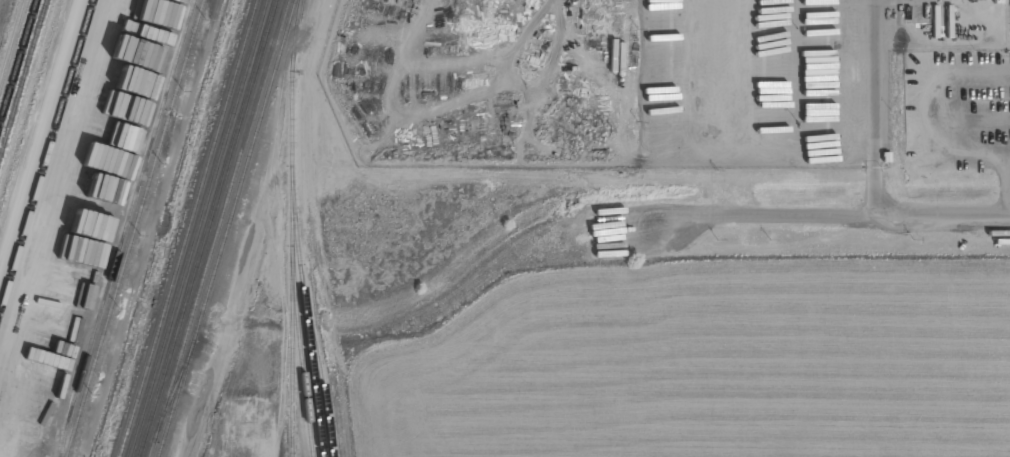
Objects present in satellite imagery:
railway: (18, 61)
railway: (23, 76)
road: (873, 106)
railway: (46, 155)
road: (817, 211)
railway: (125, 227)
railway: (135, 228)
railway: (187, 228)
railway: (197, 228)
railway: (205, 228)
railway: (216, 228)
railway: (226, 228)
railway: (292, 228)
railway: (305, 316)
railway: (300, 358)
railway: (319, 368)
railway: (173, 390)

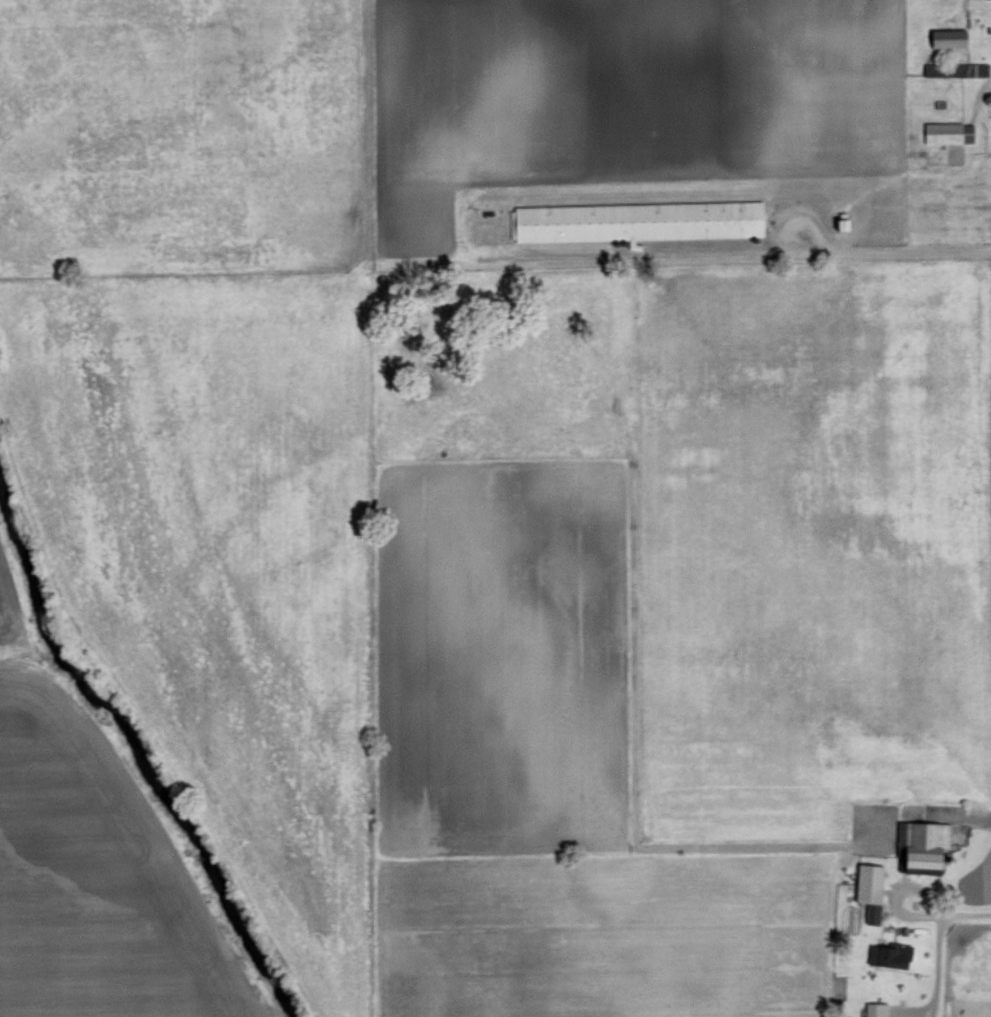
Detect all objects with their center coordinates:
building: (945, 36)
building: (928, 68)
building: (968, 68)
building: (946, 131)
building: (632, 220)
building: (838, 222)
road: (890, 251)
building: (920, 845)
building: (867, 889)
road: (959, 913)
building: (885, 954)
building: (874, 1009)

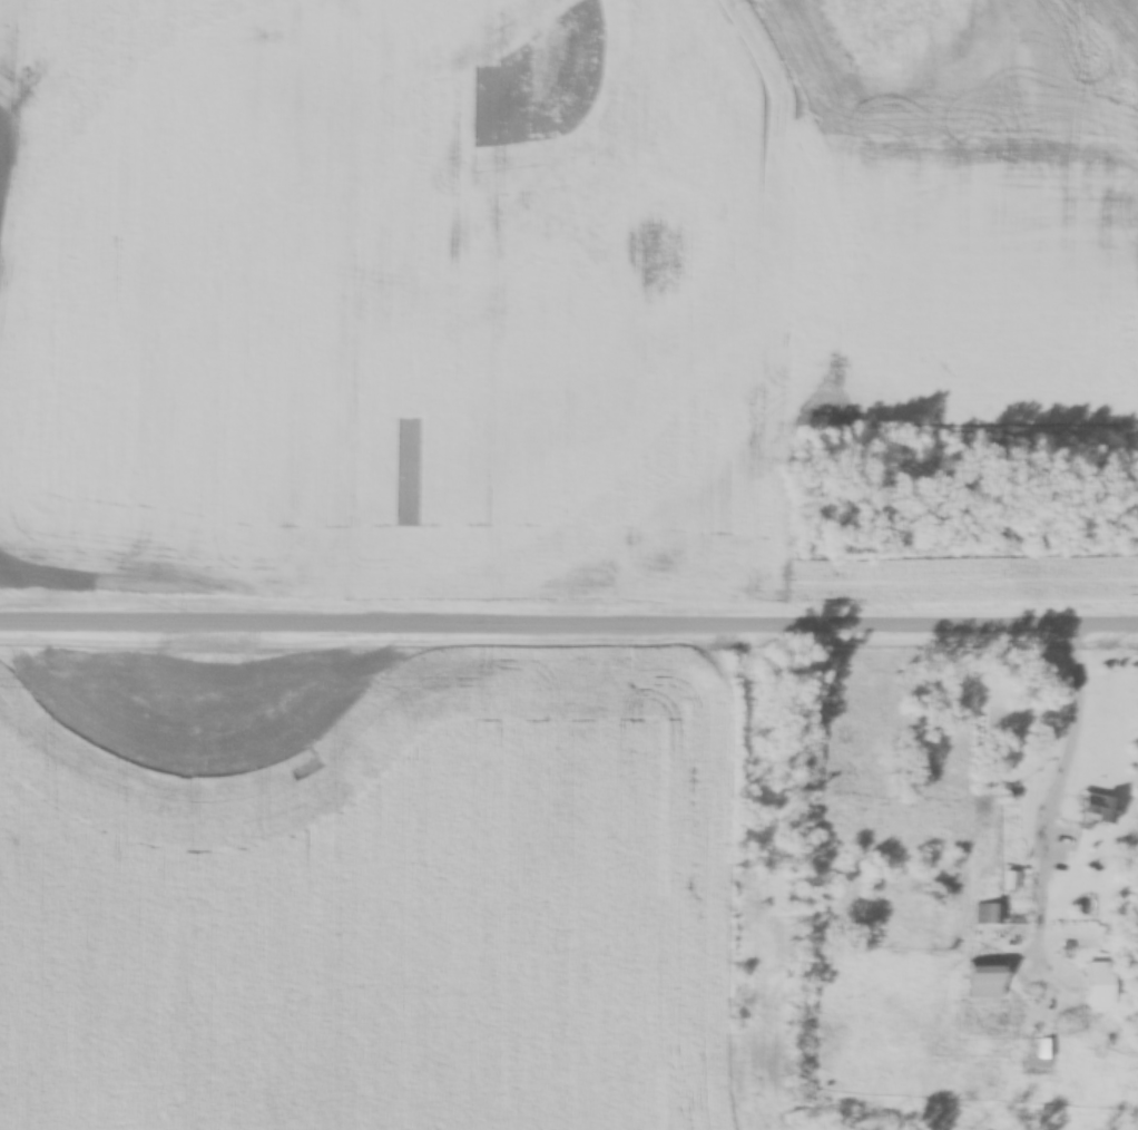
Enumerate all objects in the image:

++++++++++++++++++++

# REQUEST
Could you set down the records above exactly, skipping any picture?

# SOLUTION TO THIS TASK
Objects present in satellite imagery:
railway: (18, 61)
railway: (23, 76)
road: (873, 106)
railway: (46, 155)
road: (817, 211)
railway: (125, 227)
railway: (135, 228)
railway: (187, 228)
railway: (197, 228)
railway: (205, 228)
railway: (216, 228)
railway: (226, 228)
railway: (292, 228)
railway: (305, 316)
railway: (300, 358)
railway: (319, 368)
railway: (173, 390)

Detect all objects with their center coordinates:
building: (945, 36)
building: (928, 68)
building: (968, 68)
building: (946, 131)
building: (632, 220)
building: (838, 222)
road: (890, 251)
building: (920, 845)
building: (867, 889)
road: (959, 913)
building: (885, 954)
building: (874, 1009)

Enumerate all objects in the image:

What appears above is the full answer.